### WHAT YOU WILL DO
Exclude the pictures, then repeat exactly each line from the one containing "yellow L-shape: moved 1 px right, 11 px up" to the final line of the records that follow.

### EXTRACTED MATERIAL
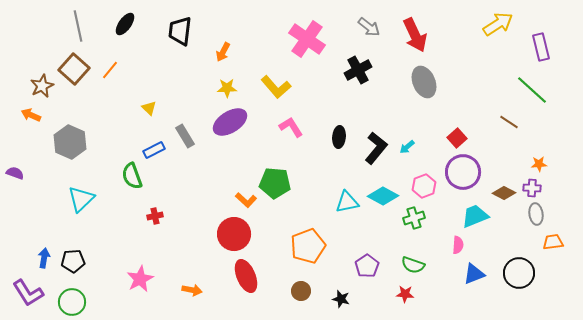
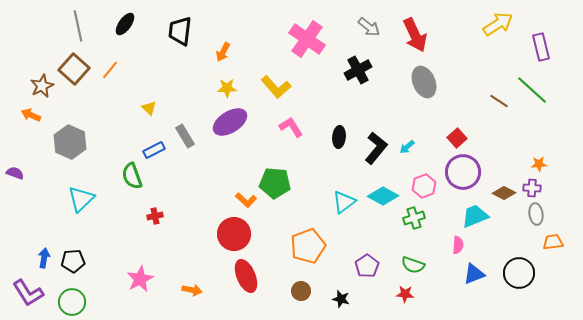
brown line at (509, 122): moved 10 px left, 21 px up
cyan triangle at (347, 202): moved 3 px left; rotated 25 degrees counterclockwise
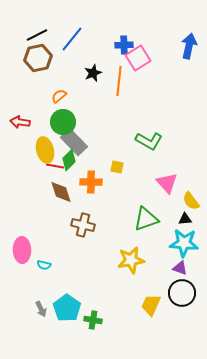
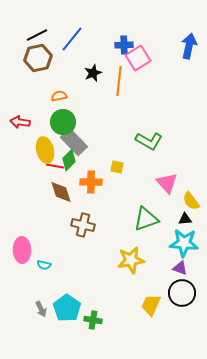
orange semicircle: rotated 28 degrees clockwise
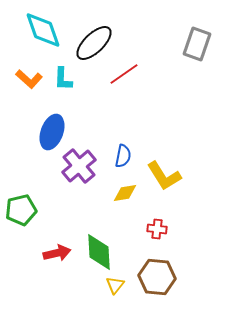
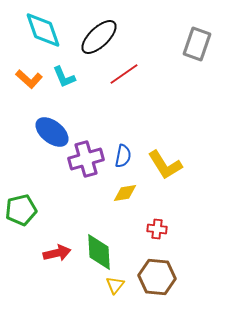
black ellipse: moved 5 px right, 6 px up
cyan L-shape: moved 1 px right, 2 px up; rotated 25 degrees counterclockwise
blue ellipse: rotated 72 degrees counterclockwise
purple cross: moved 7 px right, 7 px up; rotated 24 degrees clockwise
yellow L-shape: moved 1 px right, 11 px up
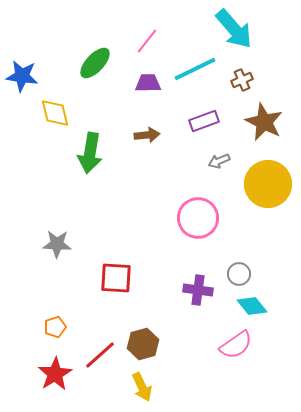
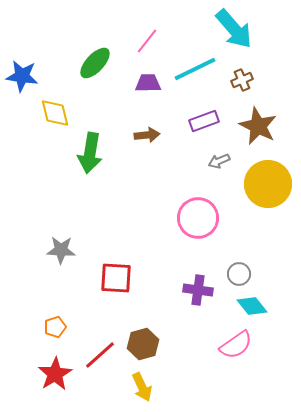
brown star: moved 6 px left, 4 px down
gray star: moved 4 px right, 6 px down
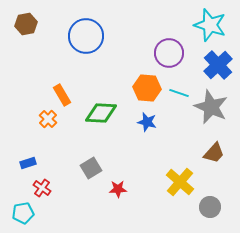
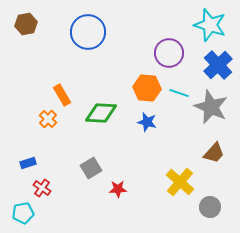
blue circle: moved 2 px right, 4 px up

### ANSWER TO THIS TASK
yellow L-shape: moved 1 px right, 11 px up
brown star: moved 6 px left, 4 px down
gray star: moved 4 px right, 6 px down
blue circle: moved 2 px right, 4 px up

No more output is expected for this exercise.